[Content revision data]
-.-.-

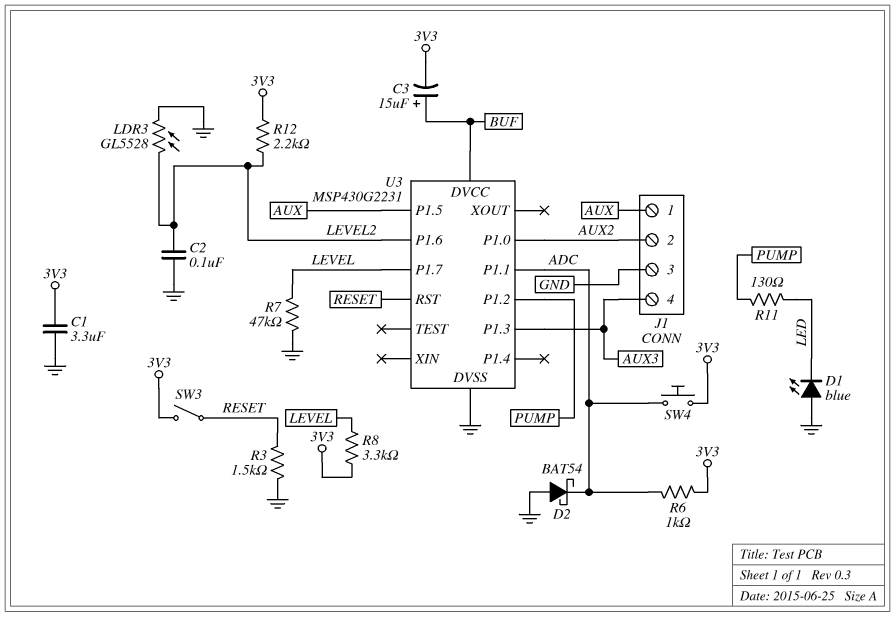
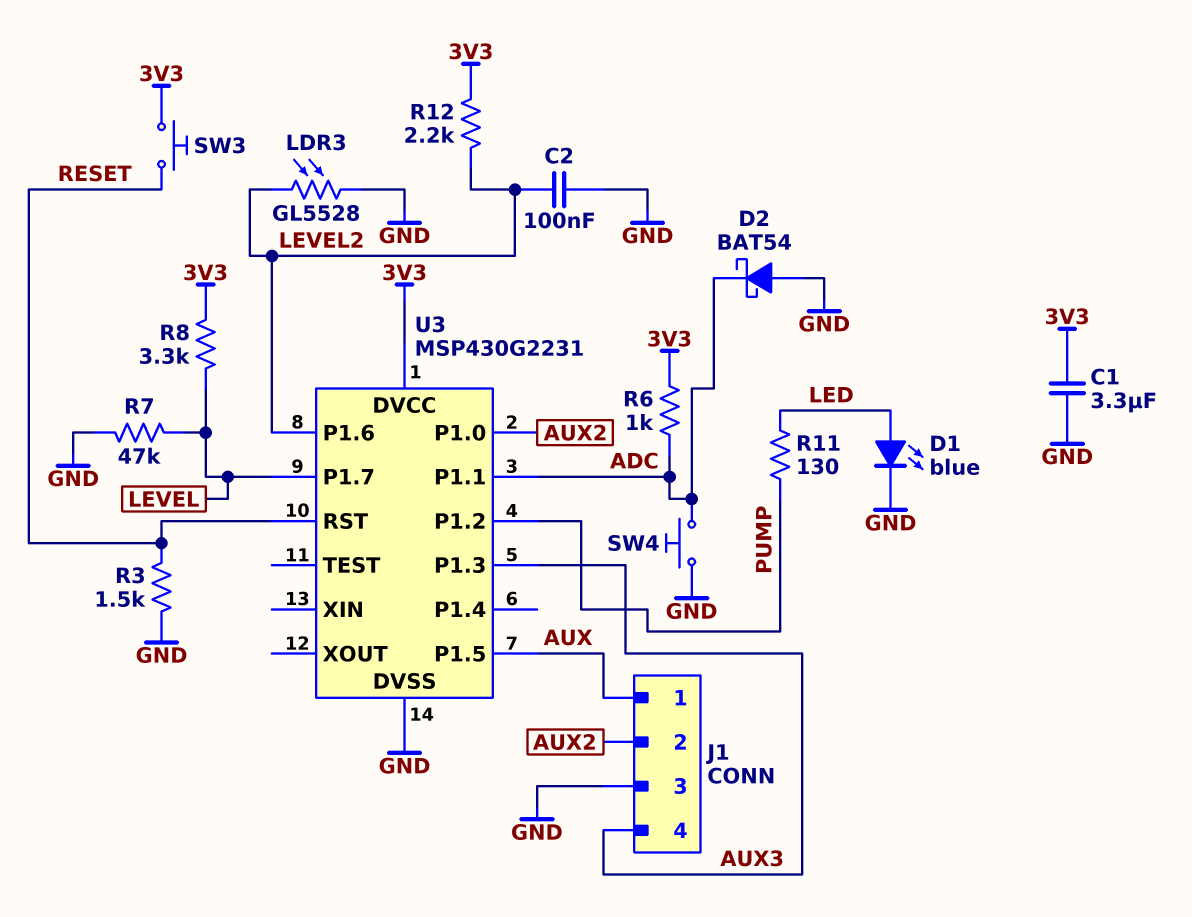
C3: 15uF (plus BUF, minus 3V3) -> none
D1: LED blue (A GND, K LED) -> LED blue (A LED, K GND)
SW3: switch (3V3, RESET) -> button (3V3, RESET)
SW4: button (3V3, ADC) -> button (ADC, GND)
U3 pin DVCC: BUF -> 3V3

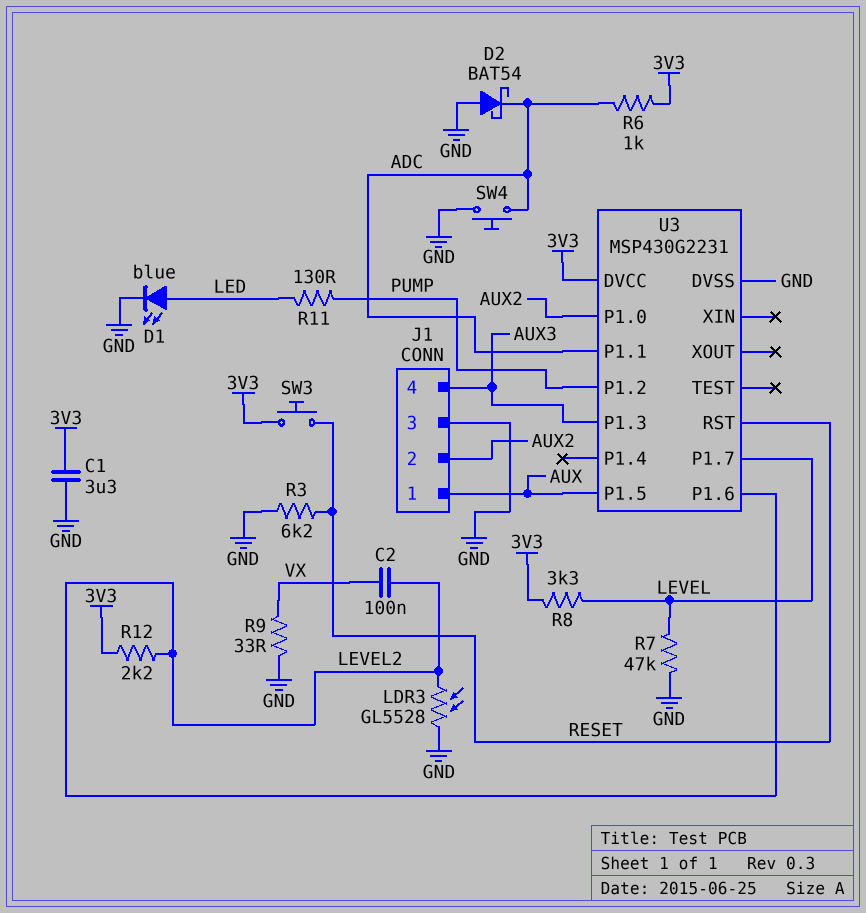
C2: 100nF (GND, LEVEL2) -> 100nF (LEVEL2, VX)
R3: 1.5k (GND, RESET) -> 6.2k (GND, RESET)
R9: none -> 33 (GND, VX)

-.-.-

ACTION ITEM —
Give the entries above again, exactly as written and free of images.

OUTPUT OF THE EXERCISE —
C3: 15uF (plus BUF, minus 3V3) -> none
D1: LED blue (A GND, K LED) -> LED blue (A LED, K GND)
SW3: switch (3V3, RESET) -> button (3V3, RESET)
SW4: button (3V3, ADC) -> button (ADC, GND)
U3 pin DVCC: BUF -> 3V3

C2: 100nF (GND, LEVEL2) -> 100nF (LEVEL2, VX)
R3: 1.5k (GND, RESET) -> 6.2k (GND, RESET)
R9: none -> 33 (GND, VX)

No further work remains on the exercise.